Only the images get left out; everything else in the records is to be transcribed exactly.

#### DATA EXTRACT ####

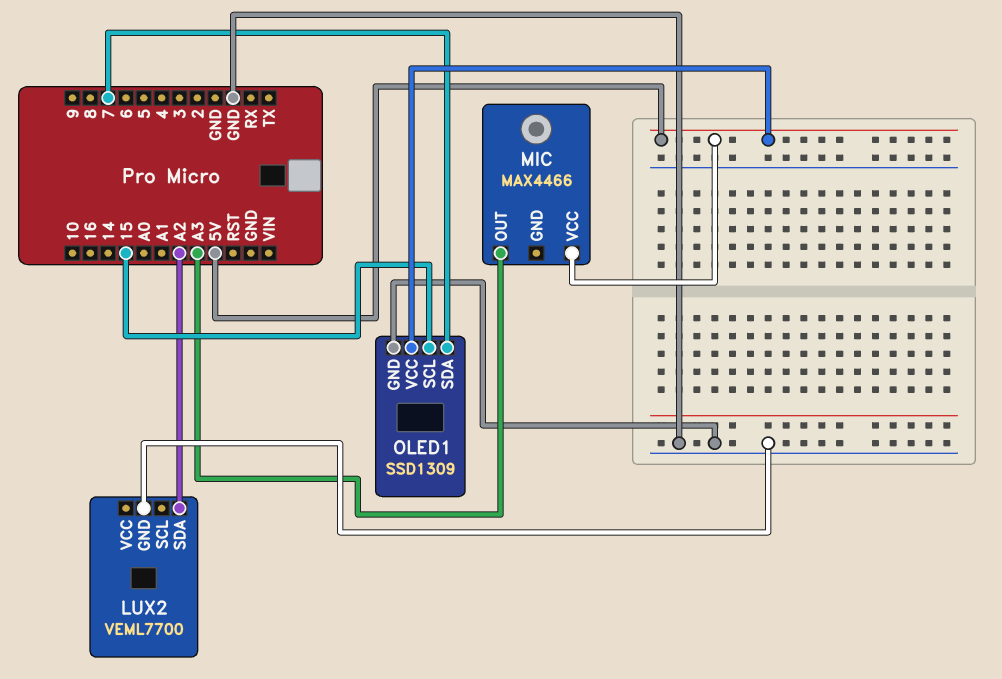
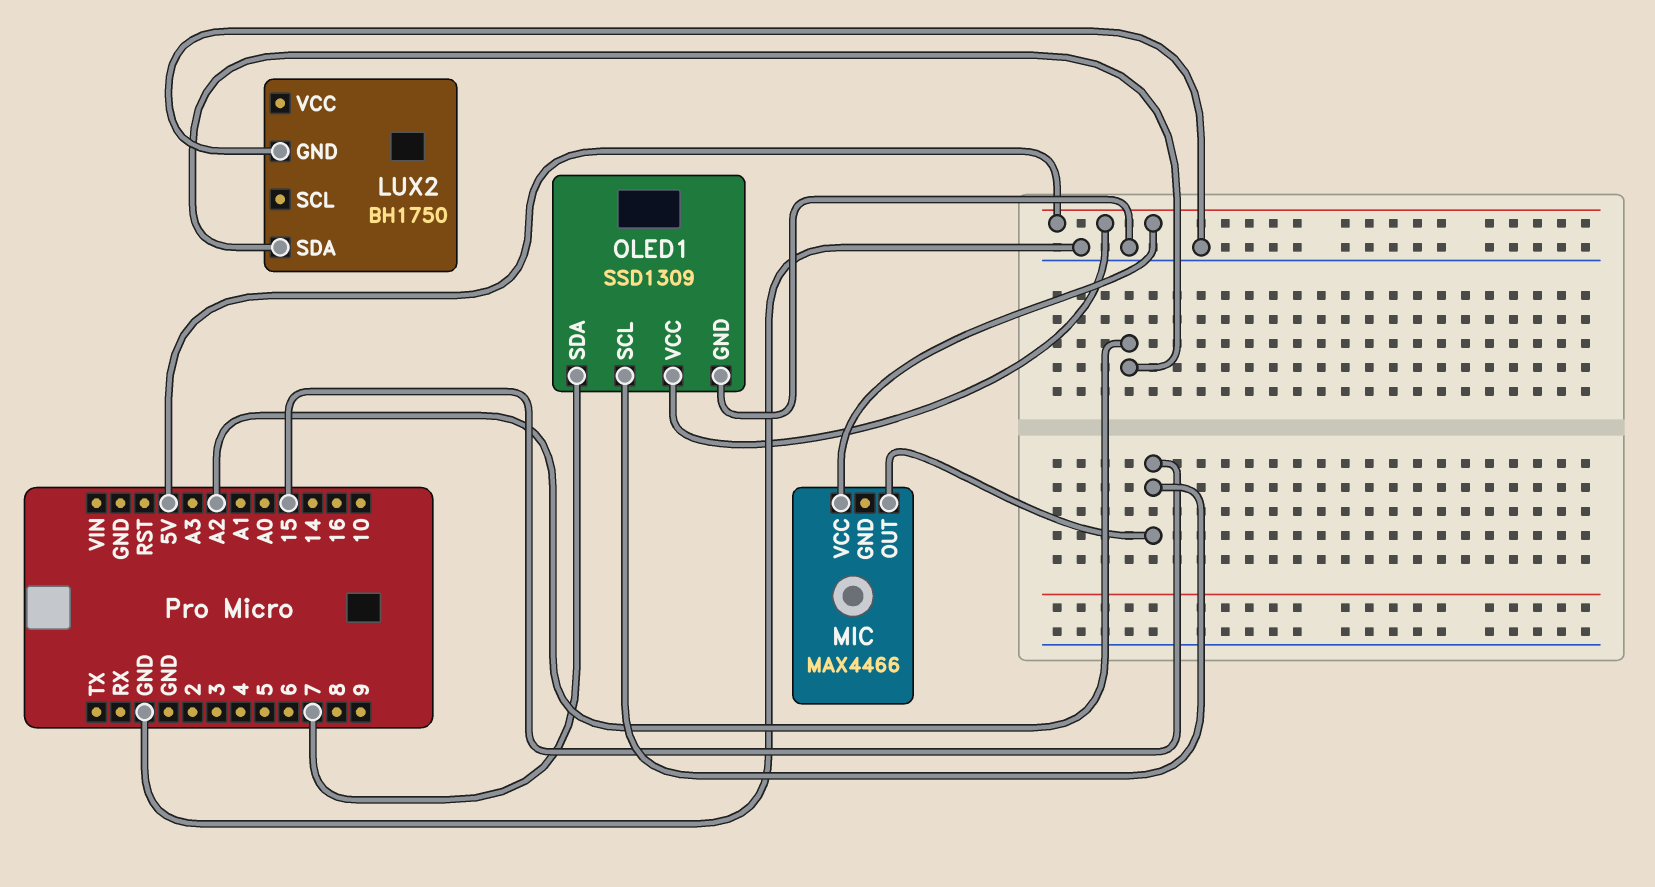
LUX2: VEML7700 -> BH1750
MIC pin OUT: A3 -> 15

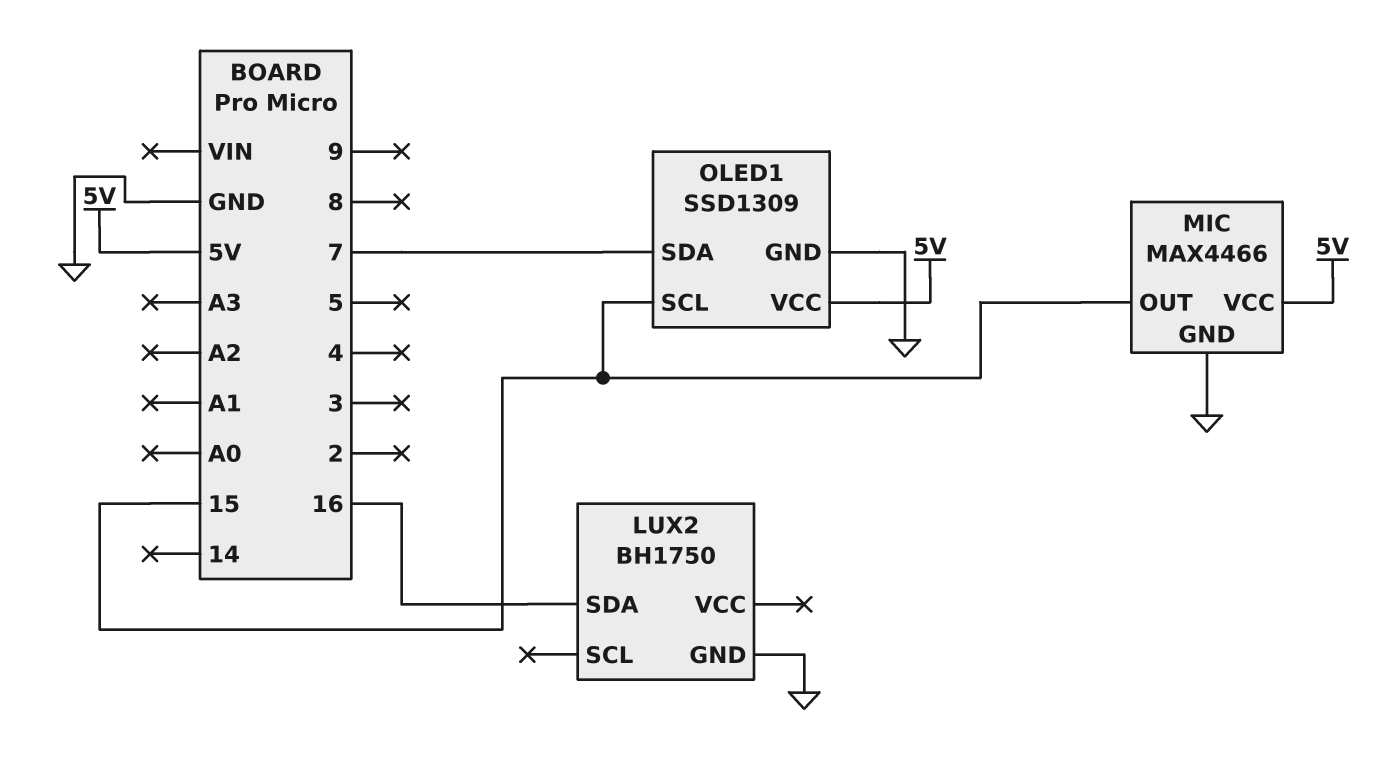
LUX2 pin SDA: A2 -> 16
MIC pin GND: none -> GND

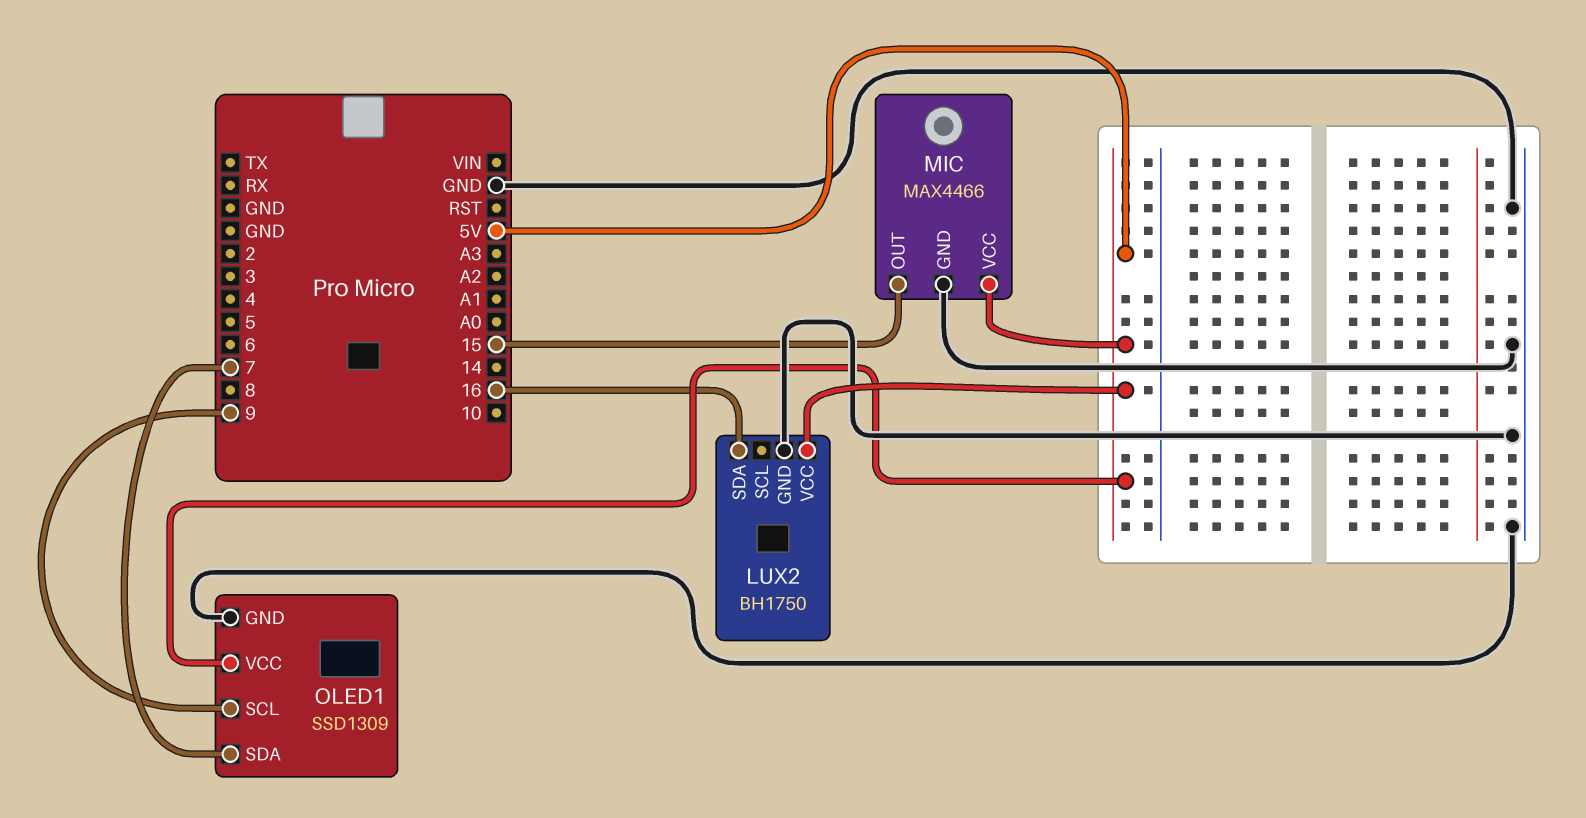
LUX2 pin VCC: none -> 5V
OLED1 pin SCL: 15 -> 9

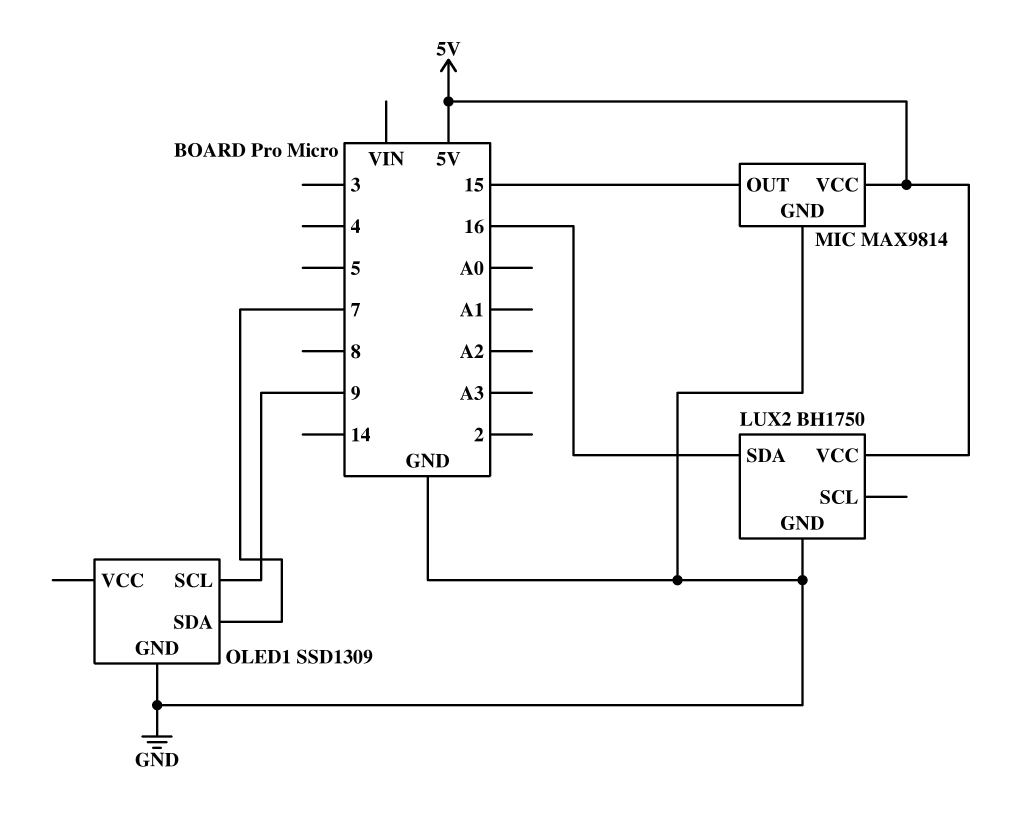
MIC: MAX4466 -> MAX9814
OLED1 pin VCC: 5V -> none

####

ANSWER BOX
LUX2: VEML7700 -> BH1750
MIC pin OUT: A3 -> 15

LUX2 pin SDA: A2 -> 16
MIC pin GND: none -> GND

LUX2 pin VCC: none -> 5V
OLED1 pin SCL: 15 -> 9

MIC: MAX4466 -> MAX9814
OLED1 pin VCC: 5V -> none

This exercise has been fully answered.